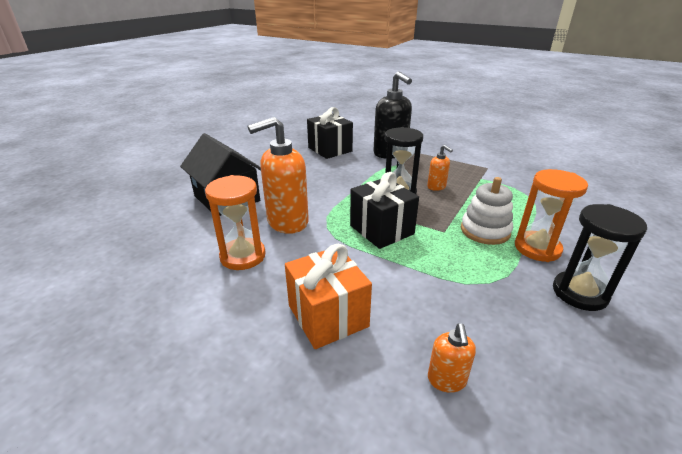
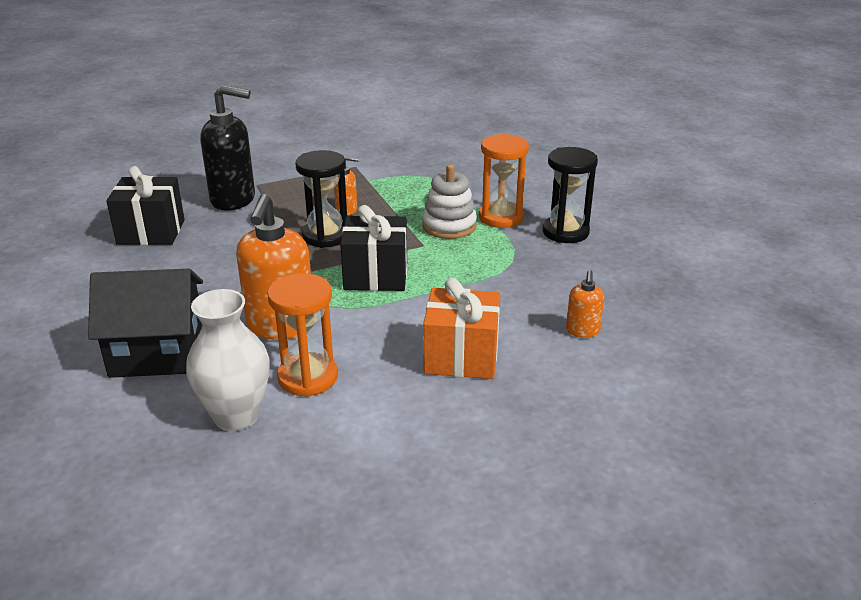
camera: 55 degrees left, 0 degrees up
(185, 249) = (236, 416): none -> white vase
(446, 380) = (582, 331): orange soap dispenser -> orange soap dispenser turned 60 degrees clockwise

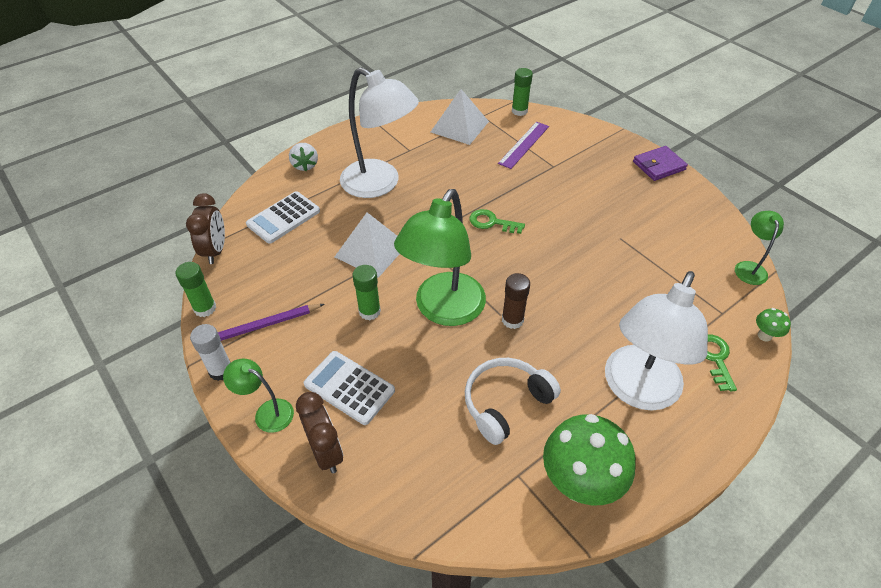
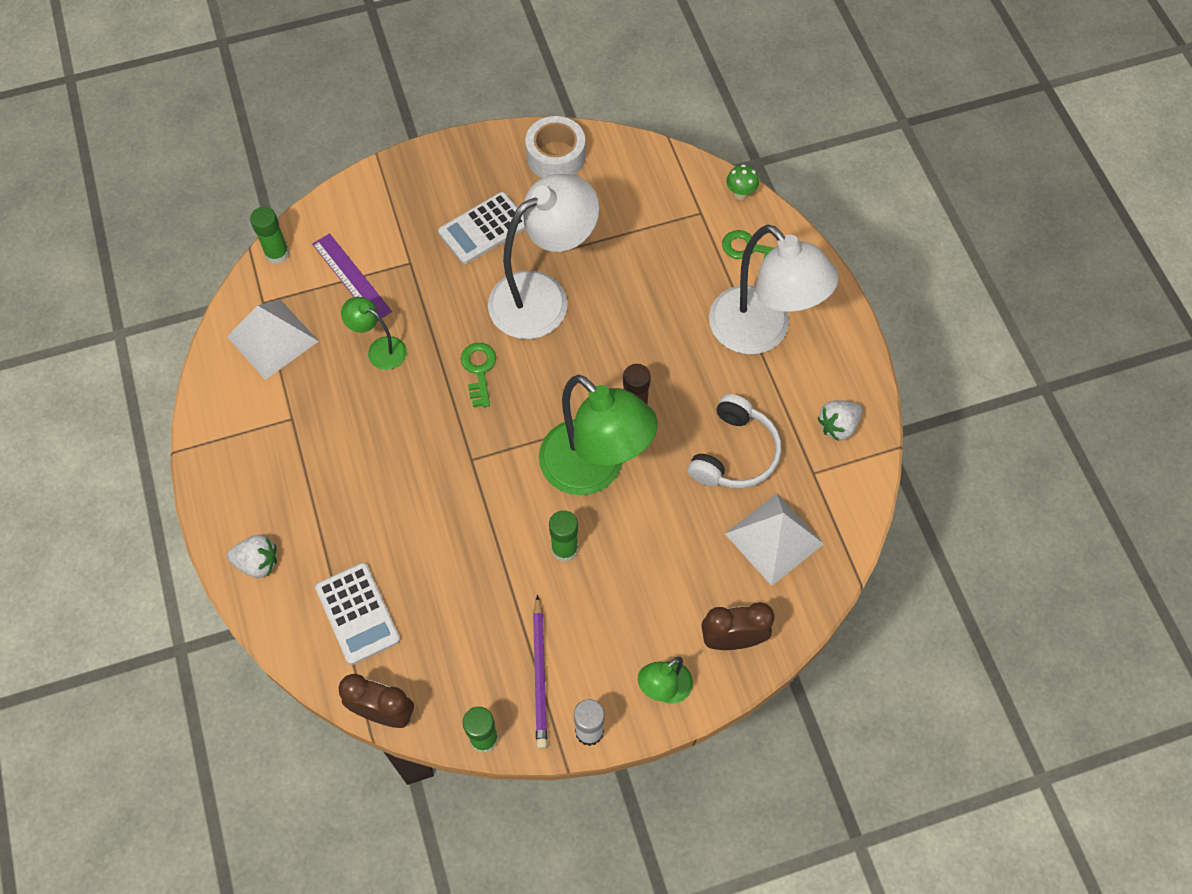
camera: 70 degrees left, 15 degrees up
(349, 387) = (662, 597): white calculator -> white calculator (483, 228)
(371, 250) = (467, 520): white pyramid -> white pyramid (774, 538)
(380, 184) = (346, 476): white lamp -> white lamp (543, 296)
(492, 222) = (479, 370): green key -> green key turned 135 degrees clockwise
(506, 403) = (734, 453): white headphones -> white headphones turned 135 degrees counterclockwise
(579, 484) = (838, 426): green mushroom -> white strawberry
(658, 166) = (464, 153): purple wallet -> none
(697, 211) = (556, 156): none -> white tape
(749, 267) = (654, 156): green lamp -> green lamp (379, 349)

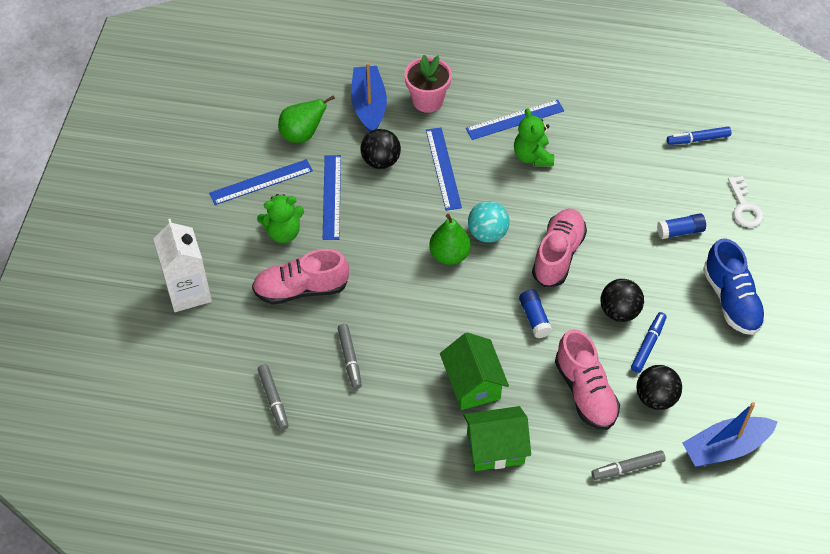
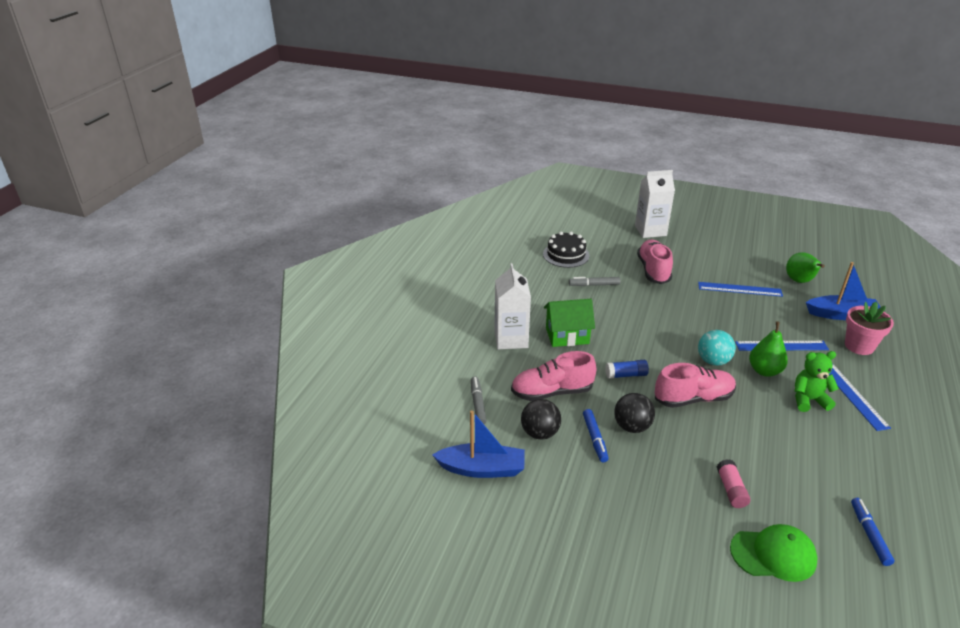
camera: 100 degrees right, 20 degrees down
(261, 182) = (748, 261): blue ruler -> none
(273, 399) = (566, 255): grey marker -> black cake
(283, 232) = (703, 267): green teddy bear -> none
(381, 161) = (781, 315): black ball -> none
(449, 255) = (688, 338): green pear -> green pear (764, 371)
(495, 448) = (511, 339): green house -> white carton
(558, 255) = (693, 398): pink shoe -> pink shoe turned 45 degrees counterclockwise
(648, 345) = (595, 439): blue marker -> blue marker turned 45 degrees clockwise
(680, 231) = (731, 490): blue glue stick -> pink glue stick
(725, 447) = (482, 469): blue boat -> blue boat turned 105 degrees clockwise
(731, 300) = (645, 512): blue shoe -> none
(744, 207) = (773, 554): white key -> green cap

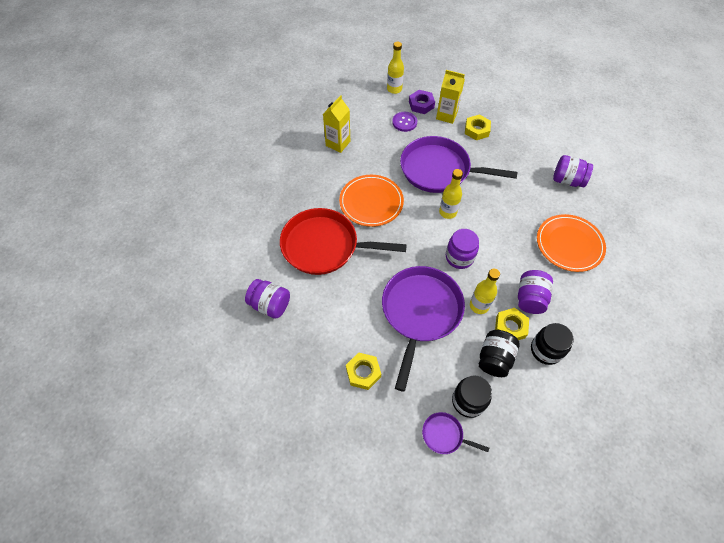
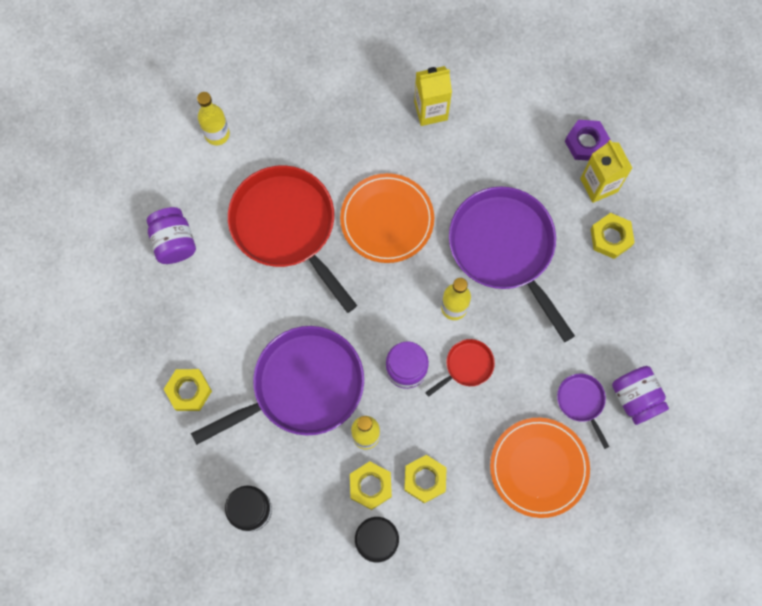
camera: 45 degrees right, 15 degrees up
(394, 89) = (579, 91): yellow bottle -> yellow bottle (217, 134)
(404, 122) = (538, 150): purple button -> none
(444, 435) = (198, 515): purple pan -> purple pan (581, 401)
(484, 231) = (467, 365): none -> red pan
(494, 358) = (319, 498): black jar -> none
(530, 298) = (425, 479): purple jar -> yellow nut

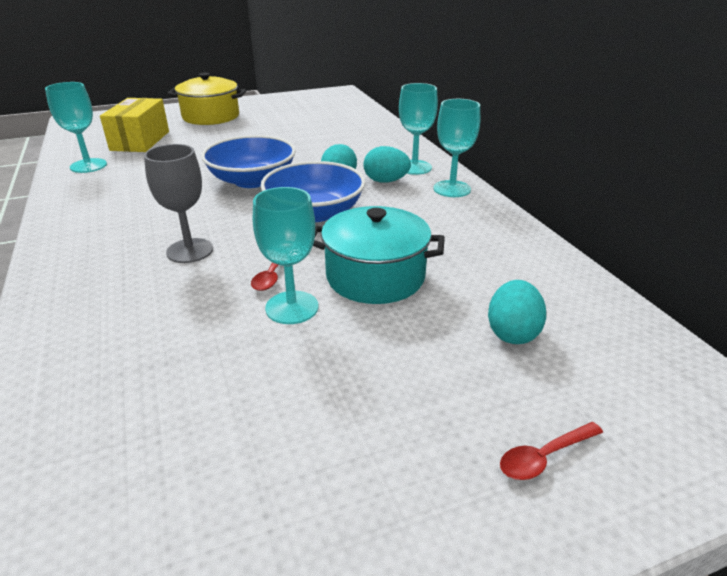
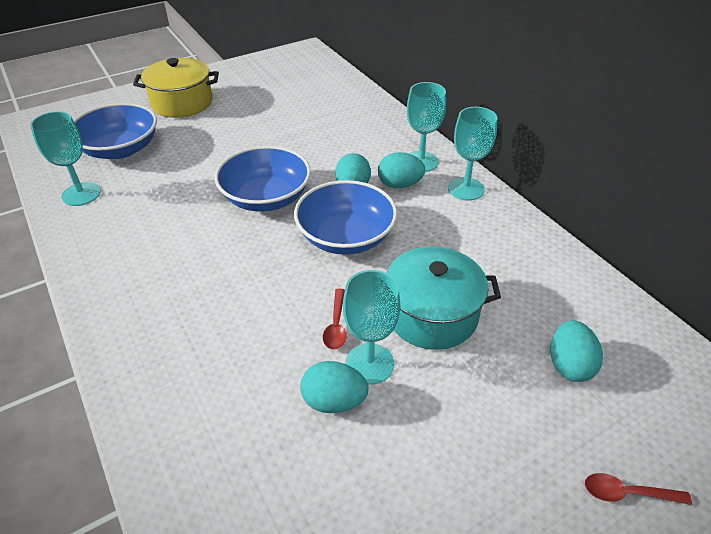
camera: 10 degrees left, 10 degrees up
(140, 141) = (120, 149): yellow box -> blue bowl
(190, 251) = (244, 304): grey goblet -> none
(240, 333) = (334, 401): none -> turquoise egg
(544, 457) = (627, 493): red spoon -> red spoon turned 45 degrees clockwise

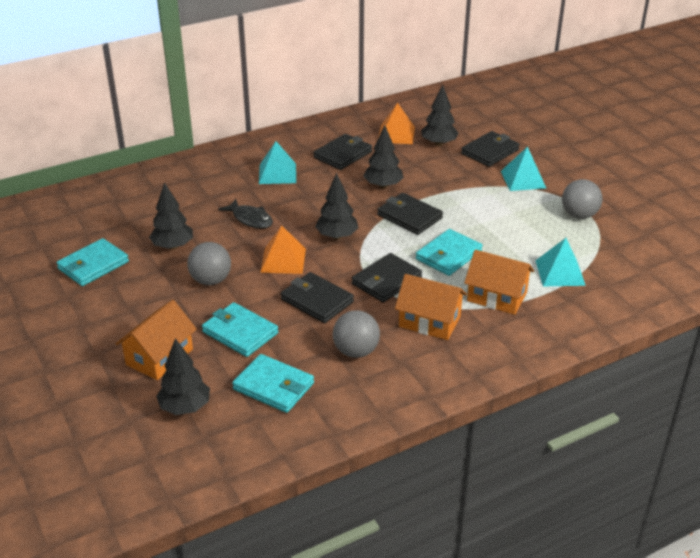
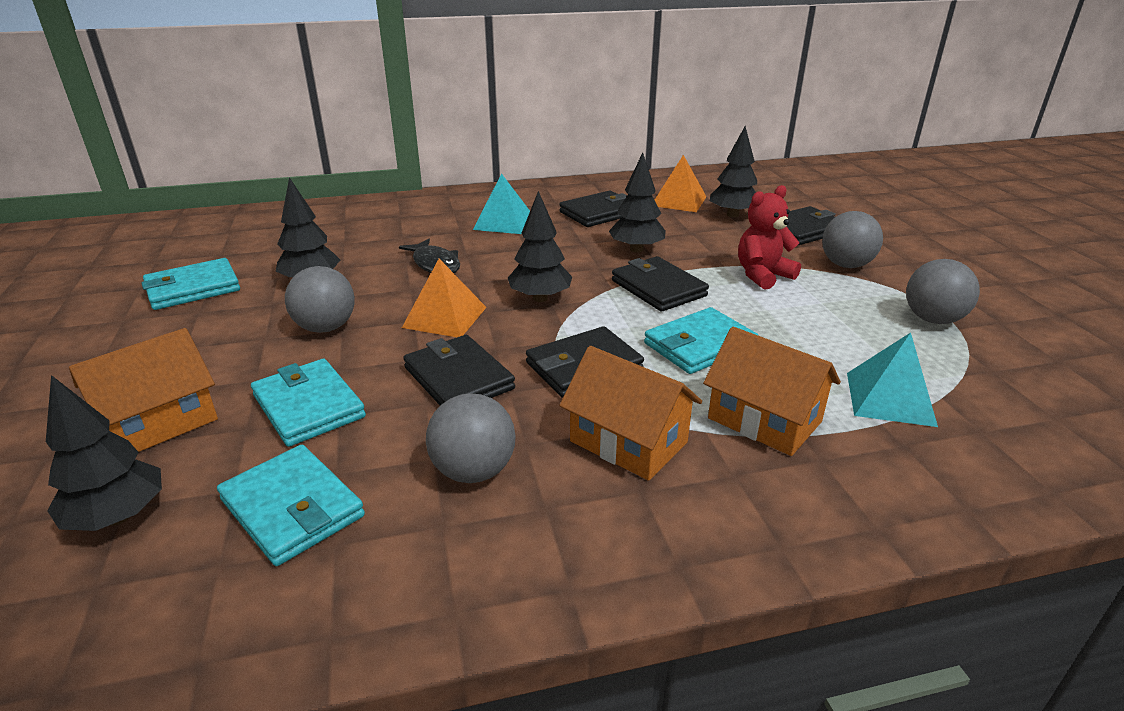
camera: 15 degrees right, 5 degrees down
(472, 196) = (762, 275): none -> red teddy bear
(523, 179) = (846, 265): turquoise pyramid -> grey ball

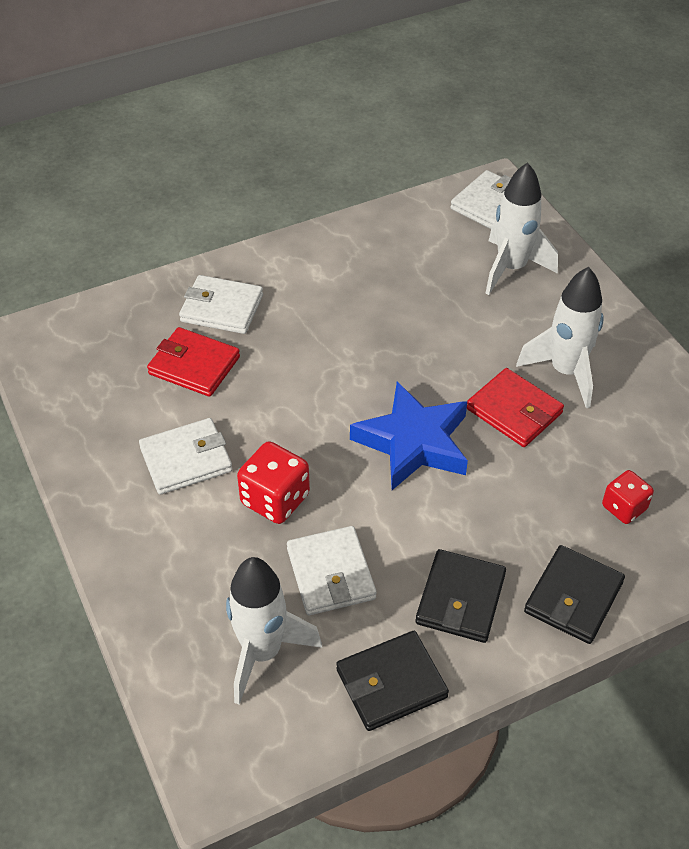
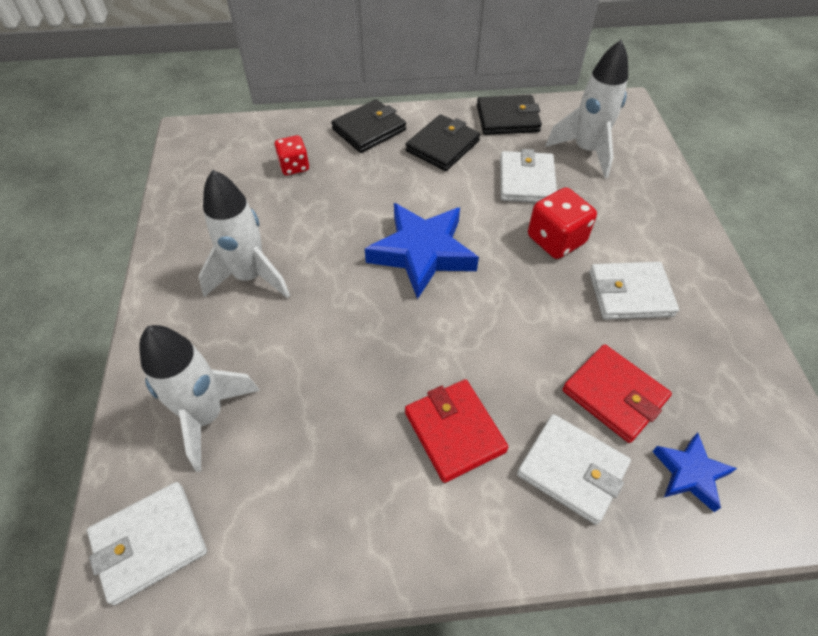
camera: 160 degrees left, 5 degrees up
(130, 329) = (690, 473): none -> blue star
(514, 411) = (321, 255): red wallet -> red wallet (454, 432)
----
Your task => Return word for word the lines above from the line with "(261, 182) = (748, 261): blue ruler -> none" to the line with "(495, 448) = (511, 339): green", including both and leaving out all others.

Output below =>
(261, 182) = (748, 261): blue ruler -> none
(273, 399) = (566, 255): grey marker -> black cake
(283, 232) = (703, 267): green teddy bear -> none
(381, 161) = (781, 315): black ball -> none
(449, 255) = (688, 338): green pear -> green pear (764, 371)
(495, 448) = (511, 339): green house -> white carton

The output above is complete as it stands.